(Work order): Of all the lines below, return only those starting with the line holding "FAN3 pin SIG: D10 -> D12" and going on through the line holding "FAN3 pin GND: 5V -> GND", exactly as written.

[Start of section]

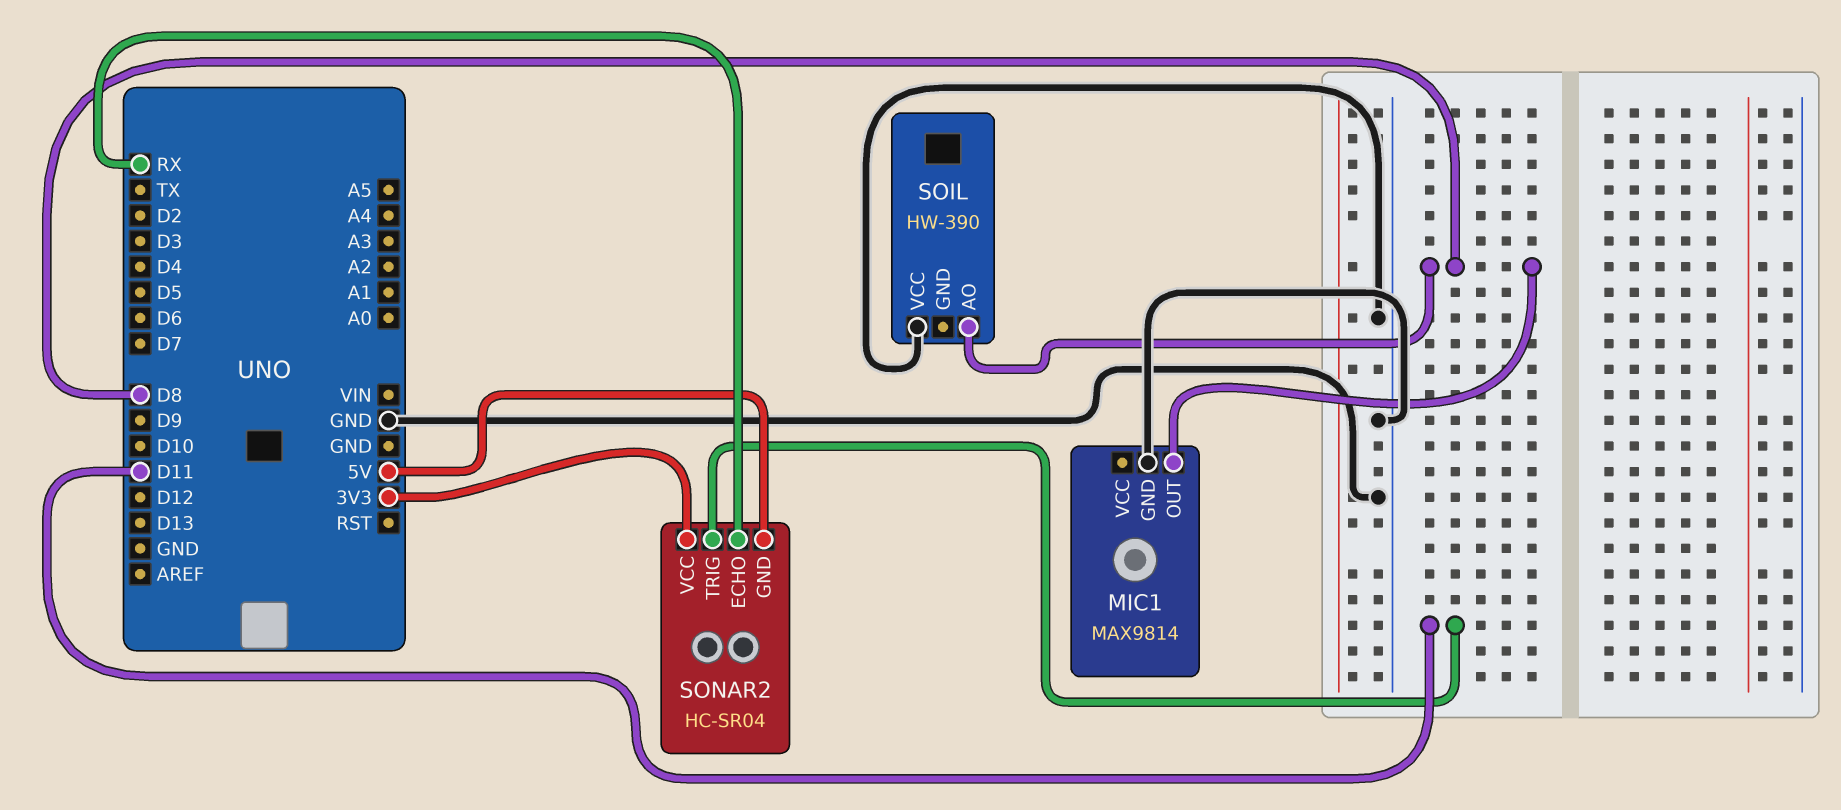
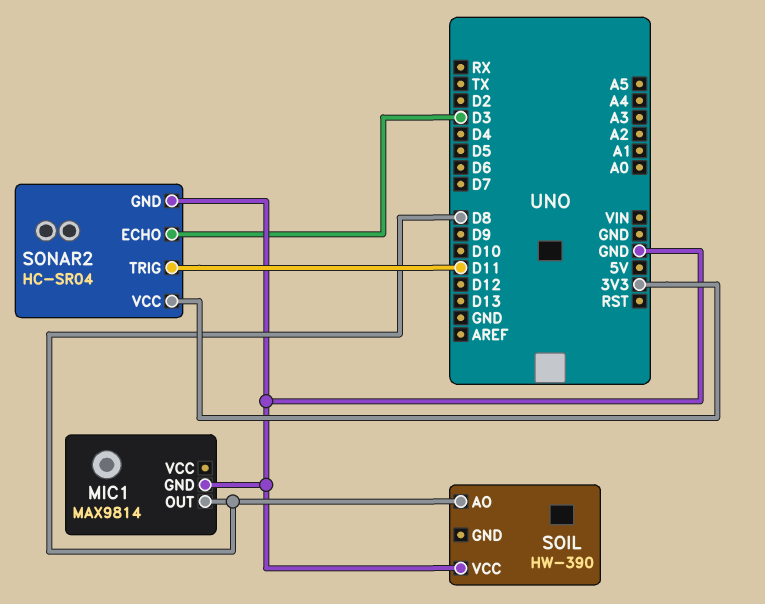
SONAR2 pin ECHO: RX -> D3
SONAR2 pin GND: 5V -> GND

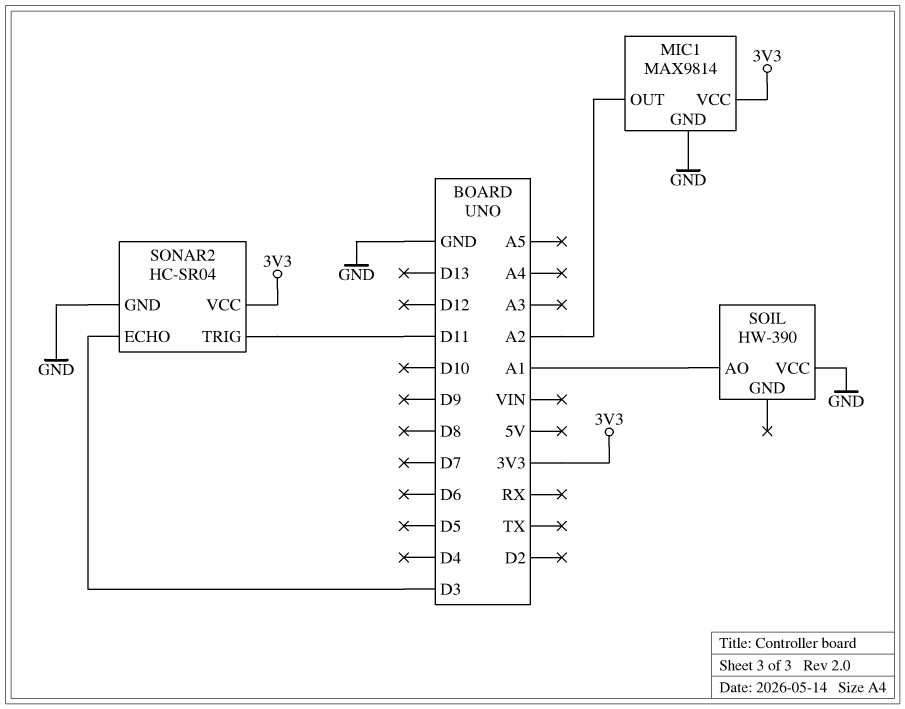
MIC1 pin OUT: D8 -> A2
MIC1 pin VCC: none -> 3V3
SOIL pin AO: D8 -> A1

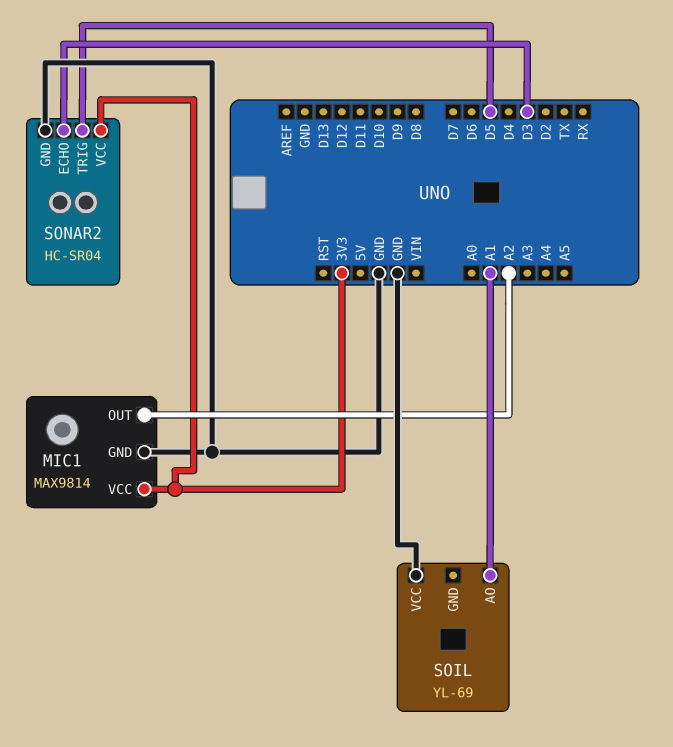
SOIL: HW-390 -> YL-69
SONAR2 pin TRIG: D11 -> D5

[End of section]
[Start of section]

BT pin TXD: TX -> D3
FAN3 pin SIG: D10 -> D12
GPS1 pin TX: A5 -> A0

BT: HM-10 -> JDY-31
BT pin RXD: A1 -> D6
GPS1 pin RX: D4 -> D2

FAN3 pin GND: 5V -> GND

[End of section]

(Exercise answer):
FAN3 pin SIG: D10 -> D12
GPS1 pin TX: A5 -> A0

BT: HM-10 -> JDY-31
BT pin RXD: A1 -> D6
GPS1 pin RX: D4 -> D2

FAN3 pin GND: 5V -> GND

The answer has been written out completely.